Information supplied
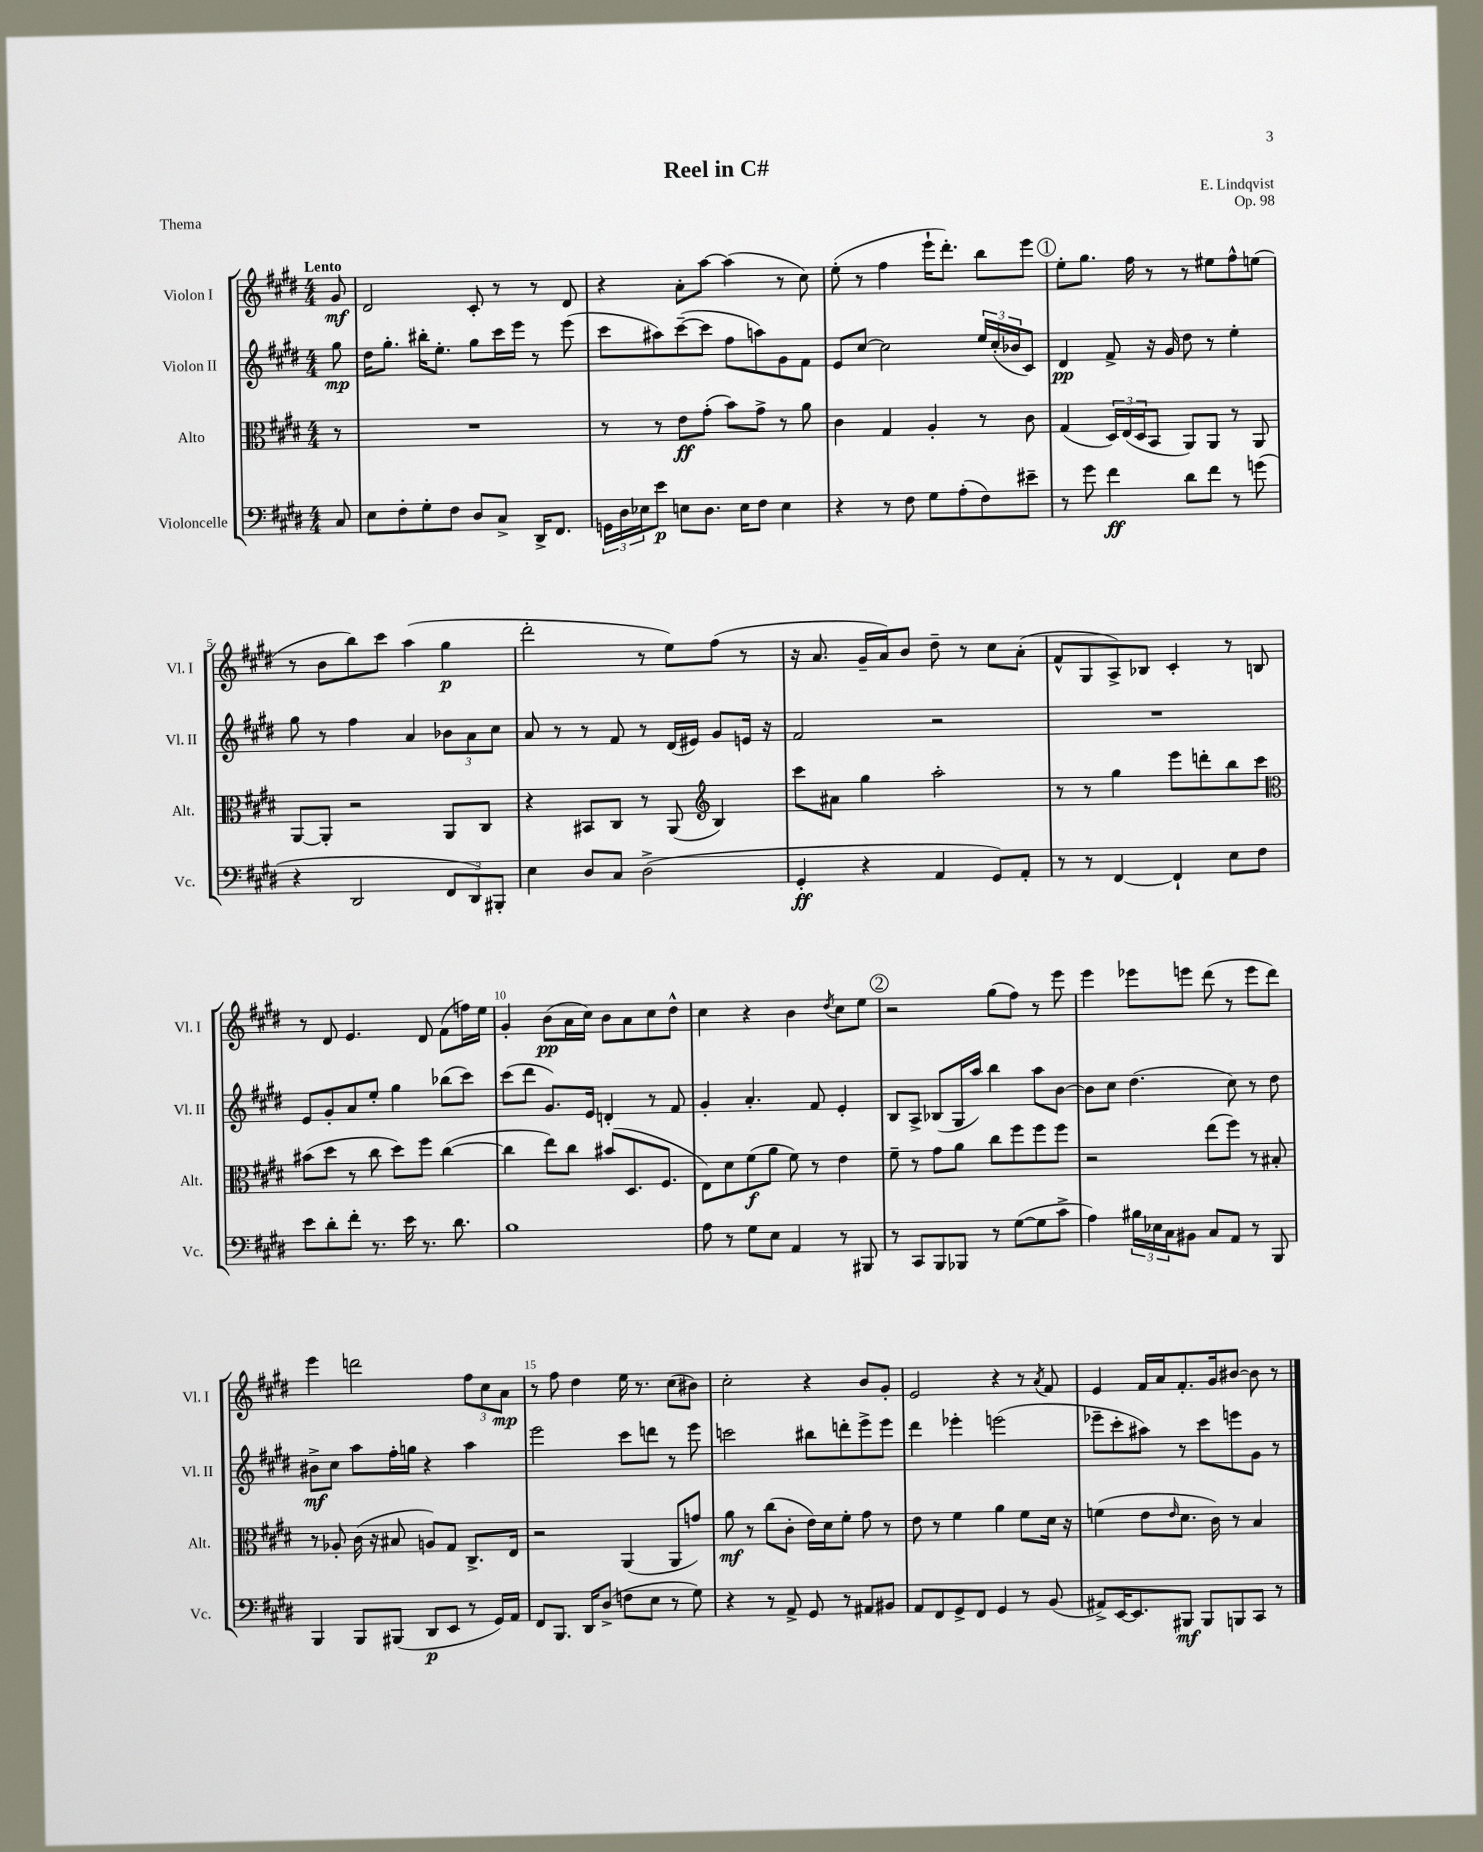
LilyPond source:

\header { title = "Reel in C#" composer = "E. Lindqvist" opus = "Op. 98" piece = "Thema" }
<<
\new StaffGroup <<
\new Staff = "s0" \with { instrumentName = "Violon I" shortInstrumentName = "Vl. I" } {
    \clef treble \key e \major \numericTimeSignature \time 4/4 \partial 8 \tempo "Lento"
    gis'8\mf |
    dis'2 cis'8-. r8 r8 dis'8 |
    r4 a'8-. a''8~ a''4( r8 cis''8) |
    e''8-.( r8 fis''4 e'''16-! dis'''8.-.) b''8 e'''8 |
    \mark \markup { \circle "1" } e''8-. gis''8. fis''16 r8 r8 eis''8 fis''8-^ e''8( |
    r8 b'8 b''8) cis'''8 a''4( gis''4\p |
    dis'''2-. r8 e''8) fis''8( r8 |
    r16 a'8. gis'16-- a'16) b'8 dis''8-- r8 cis''8 a'8-.( |
    fis'8-^ gis8 a8->) bes8 cis'4-. r8 b8 |
    r8 dis'8 e'4. dis'8 fis'8( f''16) e''16 |
    gis'4-. b'8\pp( a'16 cis''16) b'8 a'8 cis''8 dis''8-^ |
    cis''4 r4 b'4 \acciaccatura { dis''8 } cis''8 e''8 |
    \mark \markup { \circle "2" } r2 gis''8( fis''8) r8 e'''8 |
    e'''4 ees'''8 e'''8 dis'''8( r8 e'''8 dis'''8) |
    e'''4 d'''2 \tuplet 3/2 { fis''8 cis''8 a'8\mp } |
    r8 fis''8 dis''4 e''16 r8. cis''8( bis'8) |
    cis''2-. r4 b'8 gis'8-. |
    e'2 r4 r8 \acciaccatura { a'8 } fis'8 |
    e'4 fis'16 a'16 fis'8.-. gis'16 bis'8~ bis'8 r8 \bar "|." |
}
\new Staff = "s1" \with { instrumentName = "Violon II" shortInstrumentName = "Vl. II" } {
    \clef treble \key e \major \numericTimeSignature \time 4/4 \partial 8
    gis''8\mp |
    dis''16 gis''8.-. bis''16-. e''8.-. gis''8 cis'''16 e'''16 r8 e'''8( |
    cis'''8 ais''8) cis'''8~--( cis'''8 fis''8 a''8) gis'8 fis'8 |
    e'8 cis''8~ cis''2 \tuplet 3/2 { e''16 cis''16-.( bes'16 } cis'8) |
    \mark \markup { \circle "1" } dis'4\pp fis'8-> r16 gis'16 dis''8 r8 e''4-. |
    gis''8 r8 fis''4 a'4 \tuplet 3/2 { bes'8 a'8 cis''8 } |
    a'8 r8 r8 fis'8 r8 dis'16( eis'16) gis'8 e'16 r16 |
    fis'2 r2 |
    R1 |
    e'8 gis'8-. a'8 e''8-. gis''4 bes''8( cis'''8) |
    cis'''8( dis'''8 gis'8.) e'16 d'4-. r8 fis'8 |
    gis'4-. a'4.-. fis'8 e'4-. |
    \mark \markup { \circle "2" } b8 a8-> bes8( gis16 a''16) b''4 a''8 b'8~ |
    b'8 cis''8 dis''4.( cis''8) r8 dis''8 |
    bis'8->\mf cis''8 a''8 fis''16-. g''16 r4 a''4 |
    e'''2 cis'''8 d'''8 r8 e'''8 |
    c'''2 bis''8 d'''8-. e'''8-> e'''8 |
    dis'''4 ees'''4-. e'''2( |
    ees'''8-- cis'''8-. ais''8) r8 cis'''8 e'''8 gis'8 r8 \bar "|." |
}
\new Staff = "s2" \with { instrumentName = "Alto" shortInstrumentName = "Alt." } {
    \clef alto \key e \major \numericTimeSignature \time 4/4 \partial 8
    r8 |
    R1 |
    r8 r8 e'8\ff gis'8-.( b'8) gis'8-> r8 a'8 |
    cis'4 gis4 a4-. r8 cis'8 |
    \mark \markup { \circle "1" } gis4( \tuplet 3/2 { dis16) e16( dis16 } b,8 a,8) a,8 r8 a,8 |
    a,8~ a,8-. r2 a,8 cis8 |
    r4 bis,8 cis8 r8 a,8( \clef treble b4) |
    cis'''8 ais'8 gis''4 a''2-. |
    r8 r8 gis''4 e'''8 d'''8-. b''8 cis'''8 |
    \clef alto bis'8( dis''8 r8 cis''8 dis''8) fis''8 cis''4~( |
    cis''4 e''8) cis''8 bis'8( dis8. fis8. |
    e8) dis'8 fis'8\f( a'8 fis'8) r8 e'4 |
    \mark \markup { \circle "2" } fis'8-- r8 gis'8 a'8 cis''8 fis''8 fis''8 fis''8 |
    r2 e''8( fis''8) r8 bis8-. |
    r8 aes8-. cis'16( r16 bis8 a8) gis8 cis8.-> e16 |
    r2 a,4( a,8 g'8) |
    a'8\mf r8 cis''8( cis'8-. e'16) dis'16 fis'8-. gis'8 r8 |
    e'8 r8 fis'4 a'4 fis'8 dis'16 r16 |
    f'4( e'8 \grace { e'16 } dis'8. cis'16) r8 b4 \bar "|." |
}
\new Staff = "s3" \with { instrumentName = "Violoncelle" shortInstrumentName = "Vc." } {
    \clef bass \key e \major \numericTimeSignature \time 4/4 \partial 8
    cis8 |
    e8 fis8-. gis8-. fis8 dis8 cis8-> dis,16-> fis,8. |
    \tuplet 3/2 { g,16 dis16 ees16 } e'8\p e8 dis8. e16 fis8 e4 |
    r4 r8 fis8 gis8 a8-.( fis8) eis'8-- |
    \mark \markup { \circle "1" } r8 gis'8 fis'4\ff dis'8 fis'8 r8 g'8( |
    r4 dis,2 \tuplet 3/2 { fis,8 dis,8) bis,,8-. } |
    e4 dis8 cis8 dis2->( |
    gis,4-.\ff r4 a,4 gis,8) a,8-. |
    r8 r8 fis,4~ fis,4-! e8 fis8 |
    e'8 dis'8-. fis'8-. r8. e'16 r8. dis'8. |
    b1 |
    a8 r8 gis8 e8 a,4 r8 bis,,8 |
    \mark \markup { \circle "2" } r8 cis,8 b,,8 bes,,8 r8 gis8~( gis8 cis'8-> |
    a4) \tuplet 3/2 { bis16 ees16 cis16 } bis,8 cis8 a,8 r8 b,,8 |
    b,,4 b,,8 bis,,8( dis,8\p e,8 r8 gis,16) a,16 |
    fis,8 b,,8. dis,16 dis8->( f8 e8 r8 gis8) |
    r4 r8 a,8-> gis,8 r8 ais,8 bis,8 |
    a,8 fis,8 gis,8-> fis,8 gis,4 r8 b,8( |
    ais,8->) e,16~ e,8. bis,,8\mf bis,,8 b,,8 cis,8 r8 \bar "|." |
}
>>
>>
\layout { \context { \Score \override BarNumber.break-visibility = ##(#f #t #t) barNumberVisibility = #(every-nth-bar-number-visible 5) } }
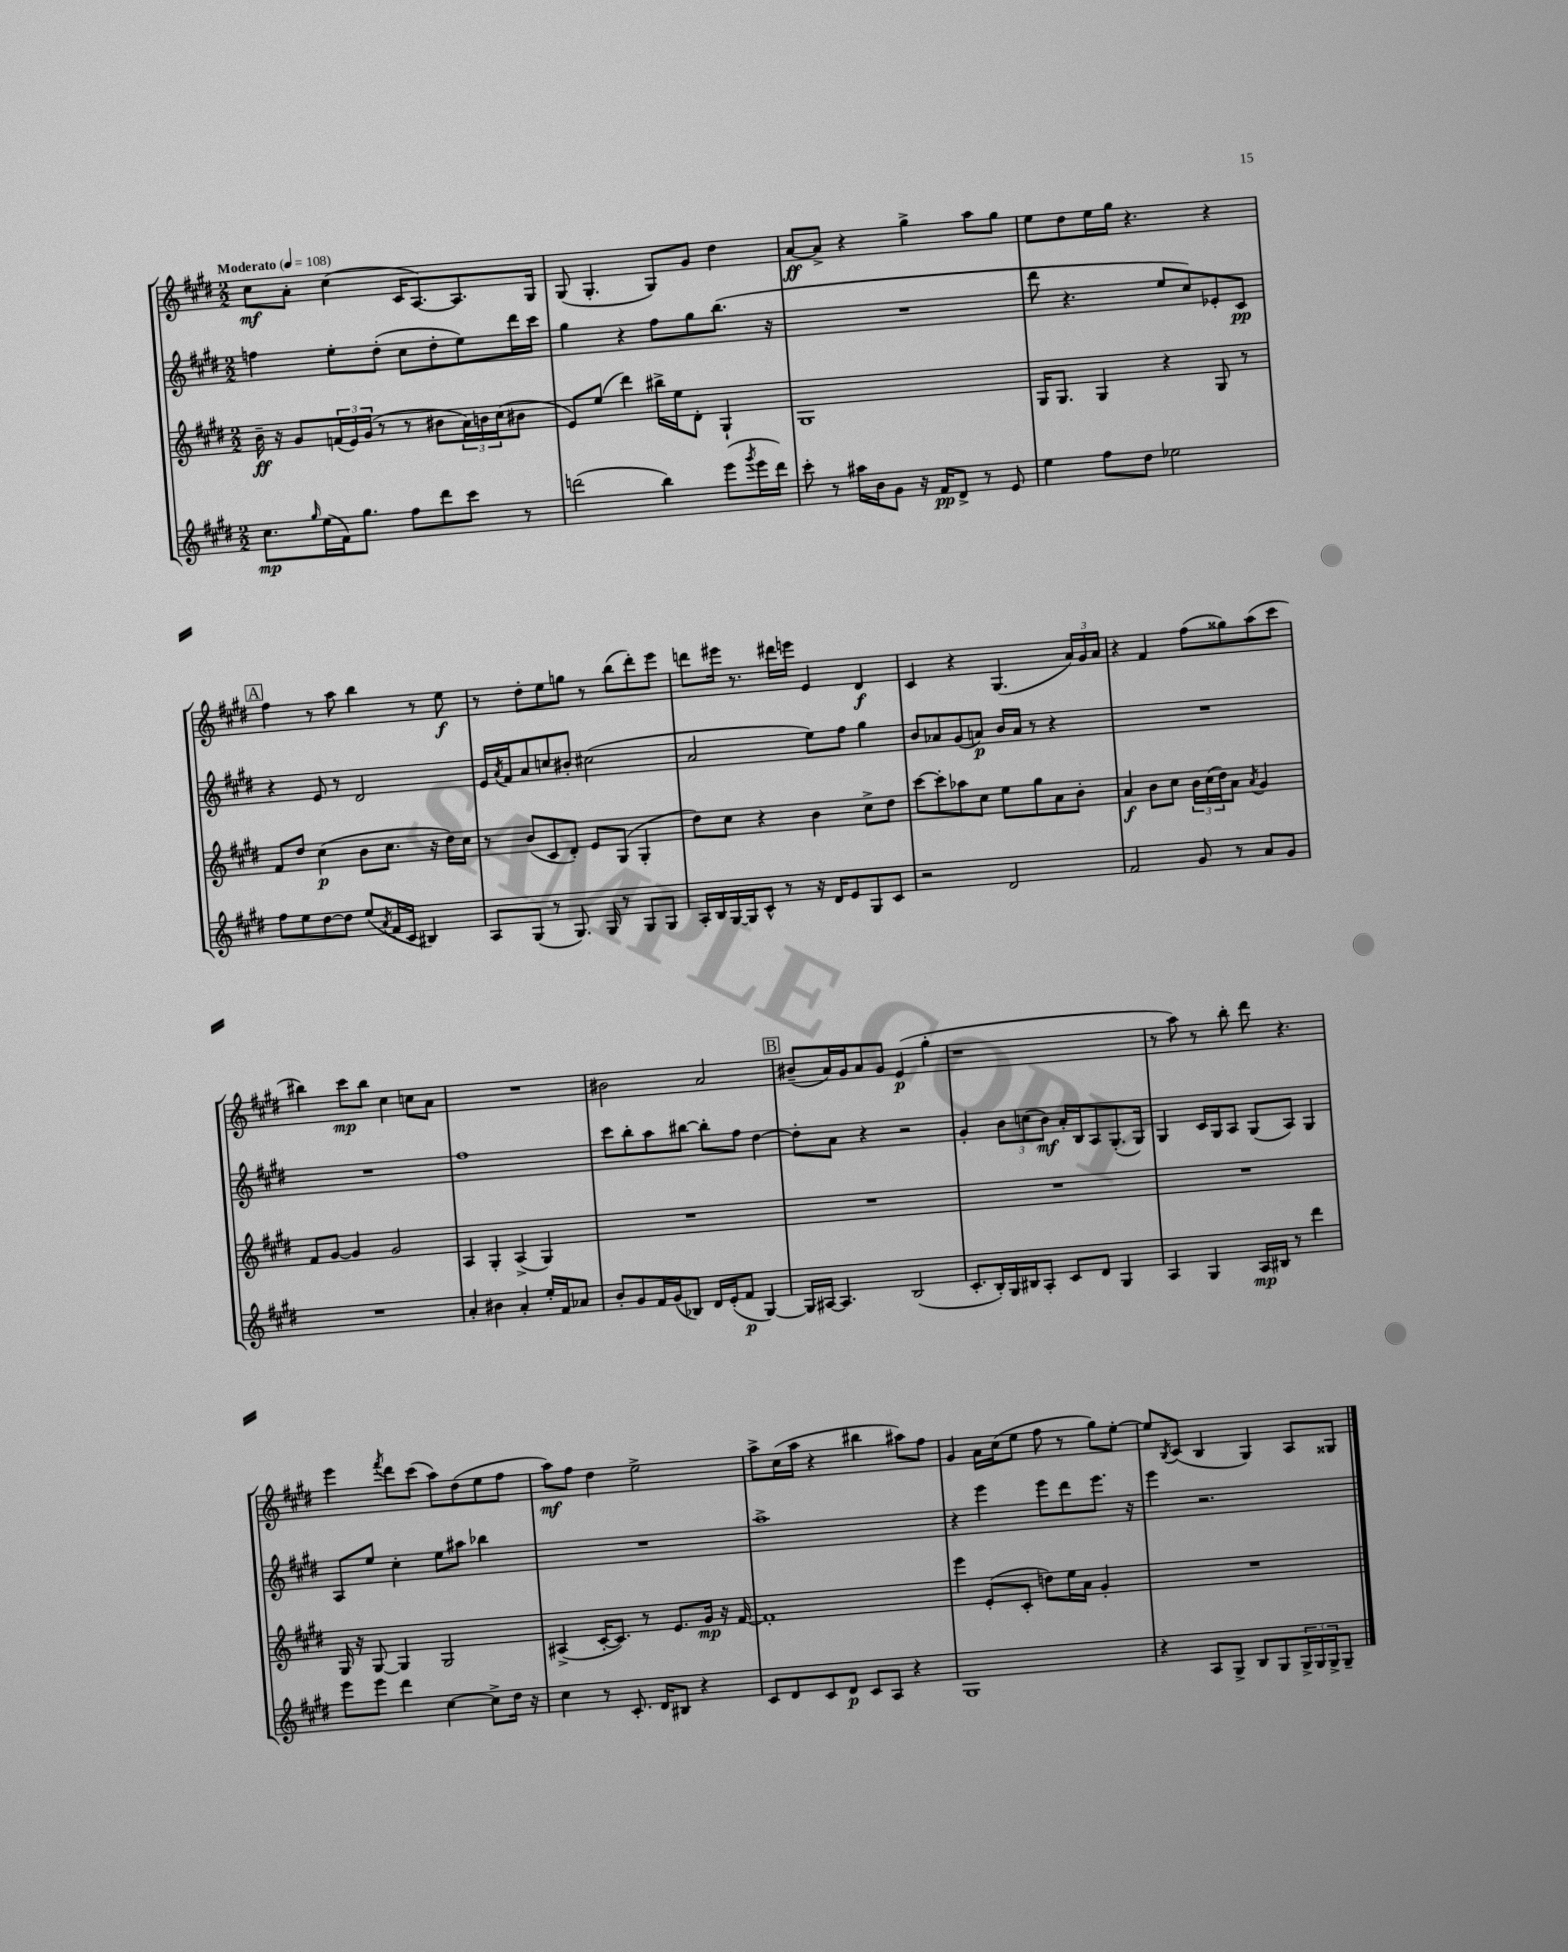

What the exercise asks
Please collect every line of the records above that contains the string "numericTimeSignature", matching case exactly.

Solution for this task
    \clef treble \key e \major \numericTimeSignature \time 4/4 \partial 8 \tempo "Lento"
    \clef treble \key e \major \numericTimeSignature \time 4/4 \partial 8
    \clef alto \key e \major \numericTimeSignature \time 4/4 \partial 8
    \clef bass \key e \major \numericTimeSignature \time 4/4 \partial 8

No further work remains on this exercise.